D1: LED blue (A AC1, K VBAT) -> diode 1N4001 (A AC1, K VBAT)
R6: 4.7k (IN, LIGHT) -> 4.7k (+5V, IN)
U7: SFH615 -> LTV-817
● ● ● ●
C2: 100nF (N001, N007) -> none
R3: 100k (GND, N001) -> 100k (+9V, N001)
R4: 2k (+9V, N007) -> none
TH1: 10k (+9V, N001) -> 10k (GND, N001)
● ● ● ●
_ACTIVITY_
Read through the entries above, and wherever a line holds the string "none", copy it.

_TASK OUTPUT_
C2: 100nF (N001, N007) -> none
R4: 2k (+9V, N007) -> none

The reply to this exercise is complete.